START Records to use

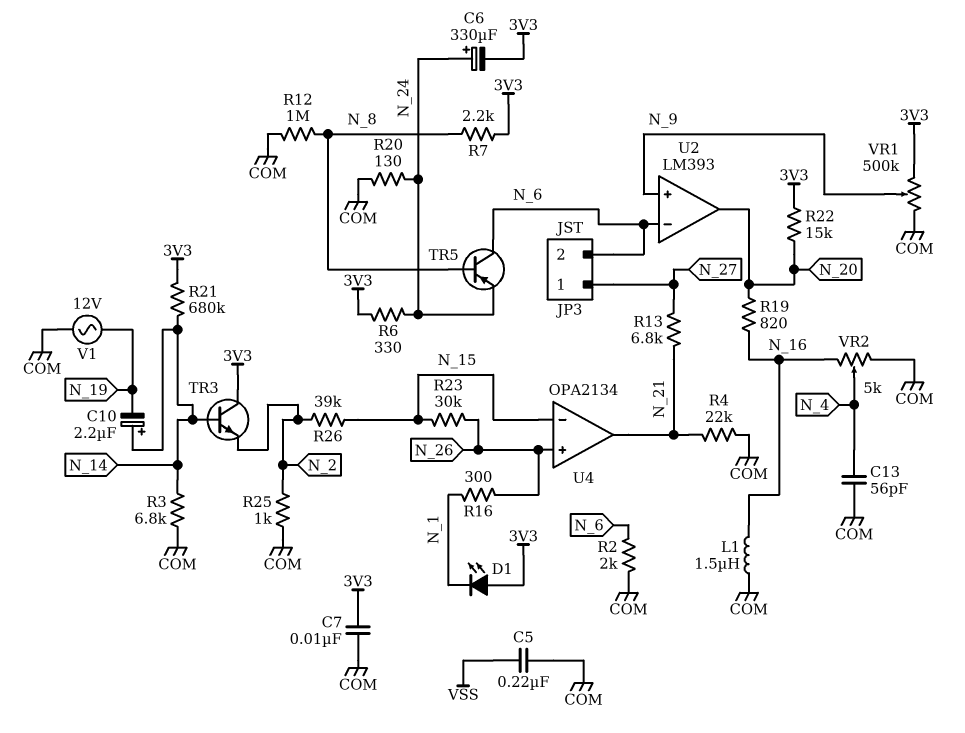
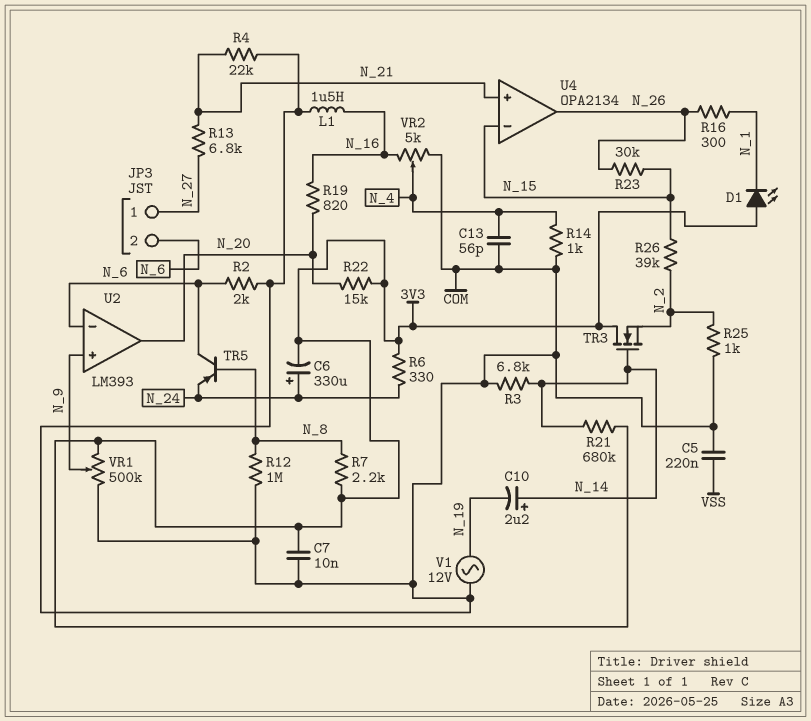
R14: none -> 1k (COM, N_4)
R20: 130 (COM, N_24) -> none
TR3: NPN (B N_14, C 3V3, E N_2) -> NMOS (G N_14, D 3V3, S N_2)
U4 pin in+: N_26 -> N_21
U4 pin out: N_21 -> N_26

END Records to use
START Records to use

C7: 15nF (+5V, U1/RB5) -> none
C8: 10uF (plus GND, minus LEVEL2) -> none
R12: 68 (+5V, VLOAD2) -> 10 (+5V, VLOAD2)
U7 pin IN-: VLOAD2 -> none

END Records to use
START Records to use

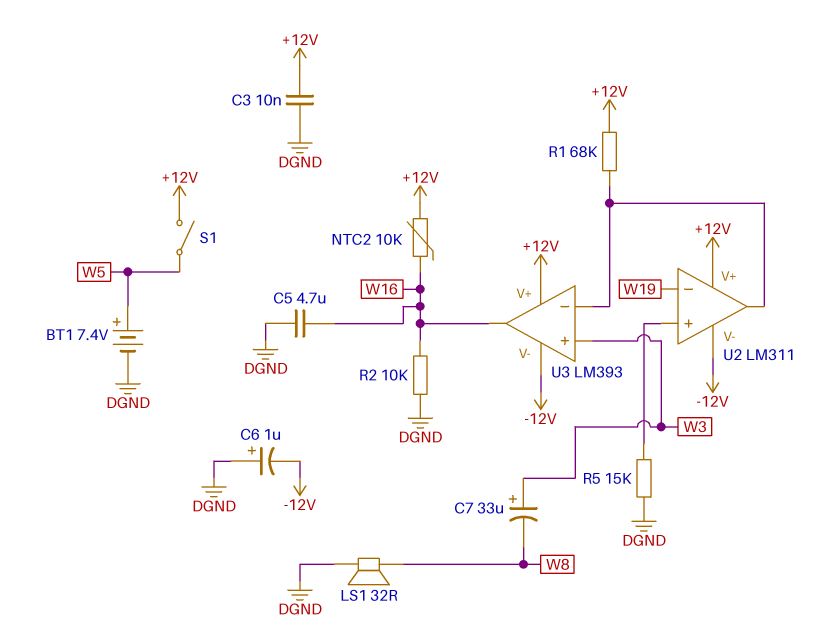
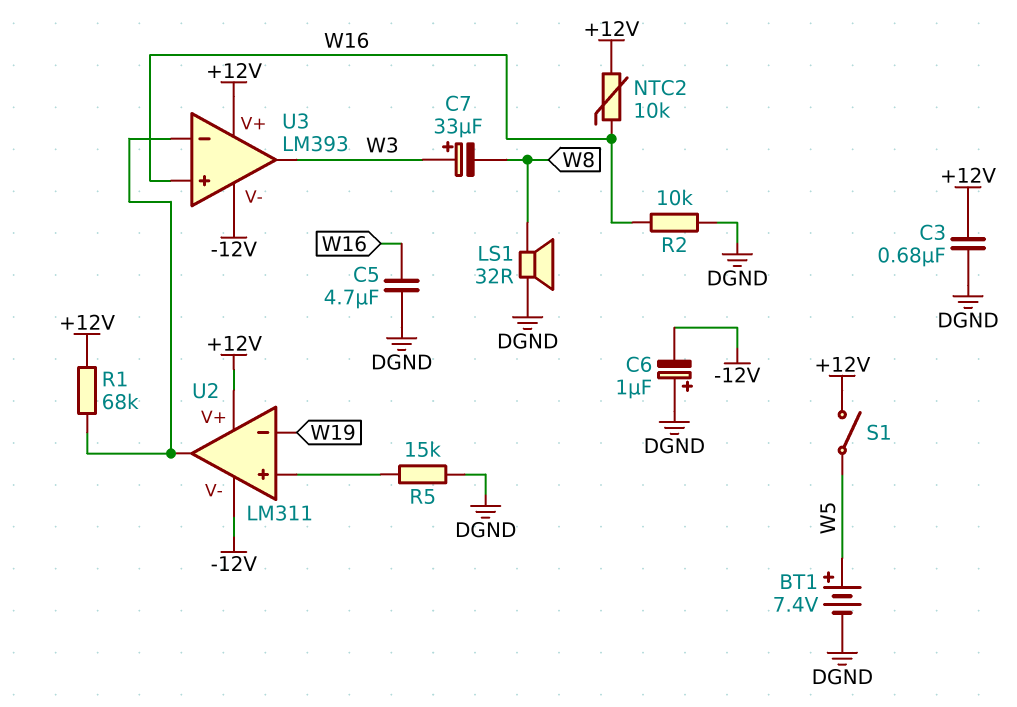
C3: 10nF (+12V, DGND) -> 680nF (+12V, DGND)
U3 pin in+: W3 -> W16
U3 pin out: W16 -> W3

END Records to use

In the listing above, find the line with "R14: none -> 1k (COM, N_4)" and the line with "U4 pin out: N_21 -> N_26"; output exactly those lines and all lines between them.

(Result below)
R14: none -> 1k (COM, N_4)
R20: 130 (COM, N_24) -> none
TR3: NPN (B N_14, C 3V3, E N_2) -> NMOS (G N_14, D 3V3, S N_2)
U4 pin in+: N_26 -> N_21
U4 pin out: N_21 -> N_26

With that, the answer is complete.